▸ What to work on: A picture should never appear in your copy. Transcribe the listing exactly from its first line through the line with "turquoise nut |", both ends included.

##############################

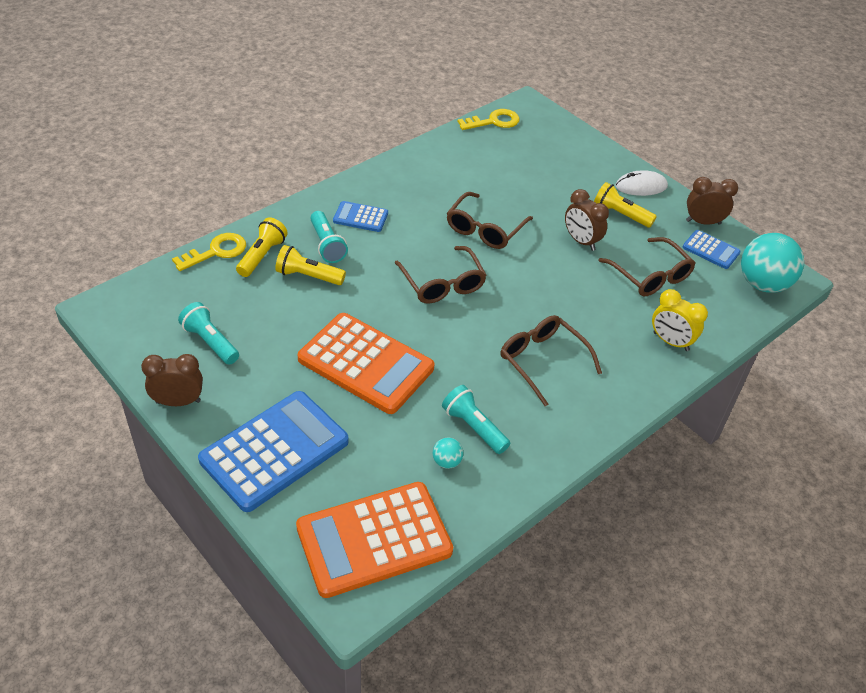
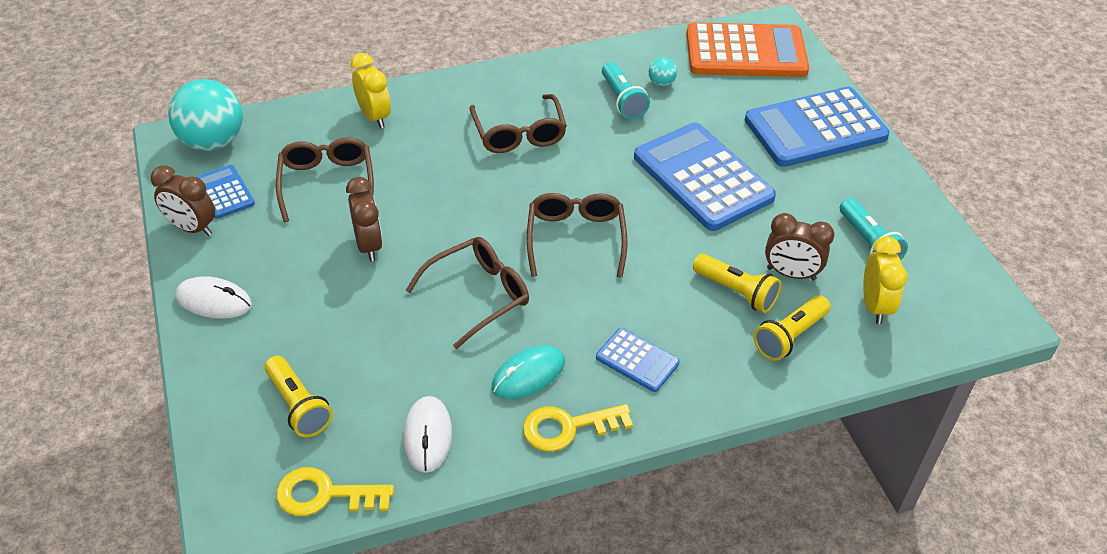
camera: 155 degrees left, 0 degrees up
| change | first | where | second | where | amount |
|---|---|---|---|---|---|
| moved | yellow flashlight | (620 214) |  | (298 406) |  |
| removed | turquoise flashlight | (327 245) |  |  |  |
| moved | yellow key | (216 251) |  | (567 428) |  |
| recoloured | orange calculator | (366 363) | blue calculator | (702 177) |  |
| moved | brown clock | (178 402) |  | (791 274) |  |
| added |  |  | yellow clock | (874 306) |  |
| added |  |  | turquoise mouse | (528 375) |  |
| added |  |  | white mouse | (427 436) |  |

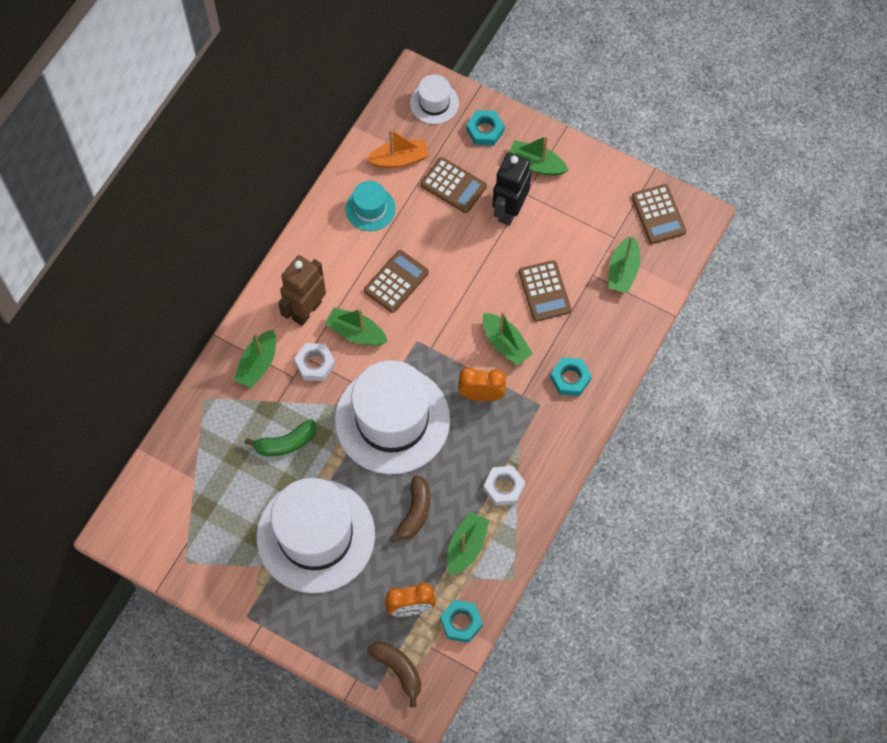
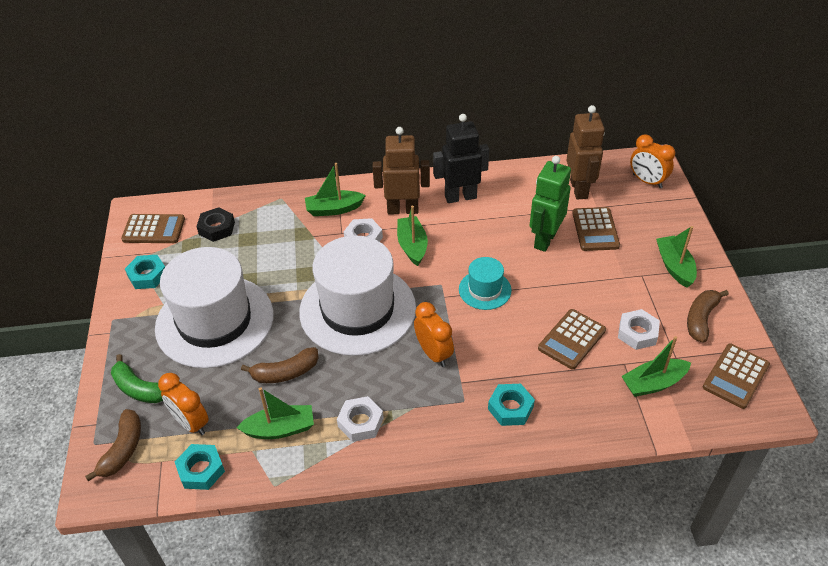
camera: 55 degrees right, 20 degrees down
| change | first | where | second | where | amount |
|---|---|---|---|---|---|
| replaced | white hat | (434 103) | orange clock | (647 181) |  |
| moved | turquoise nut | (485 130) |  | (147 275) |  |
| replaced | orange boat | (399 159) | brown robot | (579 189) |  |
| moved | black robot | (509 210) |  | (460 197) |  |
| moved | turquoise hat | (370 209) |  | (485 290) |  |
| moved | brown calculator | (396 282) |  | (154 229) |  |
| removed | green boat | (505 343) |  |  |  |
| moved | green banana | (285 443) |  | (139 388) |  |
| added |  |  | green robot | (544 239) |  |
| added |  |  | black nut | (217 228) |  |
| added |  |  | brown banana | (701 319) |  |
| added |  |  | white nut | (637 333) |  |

##############################

▸ Response:
camera: 155 degrees left, 0 degrees up
| change | first | where | second | where | amount |
|---|---|---|---|---|---|
| moved | yellow flashlight | (620 214) |  | (298 406) |  |
| removed | turquoise flashlight | (327 245) |  |  |  |
| moved | yellow key | (216 251) |  | (567 428) |  |
| recoloured | orange calculator | (366 363) | blue calculator | (702 177) |  |
| moved | brown clock | (178 402) |  | (791 274) |  |
| added |  |  | yellow clock | (874 306) |  |
| added |  |  | turquoise mouse | (528 375) |  |
| added |  |  | white mouse | (427 436) |  |

camera: 55 degrees right, 20 degrees down
| change | first | where | second | where | amount |
|---|---|---|---|---|---|
| replaced | white hat | (434 103) | orange clock | (647 181) |  |
| moved | turquoise nut | (485 130) |  | (147 275) |  |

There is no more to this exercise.